*** Opening DATA SUPPLIED ***
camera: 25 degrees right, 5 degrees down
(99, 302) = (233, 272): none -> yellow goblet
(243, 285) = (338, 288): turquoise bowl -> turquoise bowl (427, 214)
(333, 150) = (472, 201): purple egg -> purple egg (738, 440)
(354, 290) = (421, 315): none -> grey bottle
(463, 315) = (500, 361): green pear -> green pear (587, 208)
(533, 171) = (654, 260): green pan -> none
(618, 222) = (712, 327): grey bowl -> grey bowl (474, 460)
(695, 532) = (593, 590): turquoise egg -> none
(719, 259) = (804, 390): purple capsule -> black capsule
*** Closing DATA SUPPLIED ***
- _WORK INSTRUCTION_
What lines in the material include the string "none"? Pull each one out.

- _YOUR SOLUTION_
(99, 302) = (233, 272): none -> yellow goblet
(354, 290) = (421, 315): none -> grey bottle
(533, 171) = (654, 260): green pan -> none
(695, 532) = (593, 590): turquoise egg -> none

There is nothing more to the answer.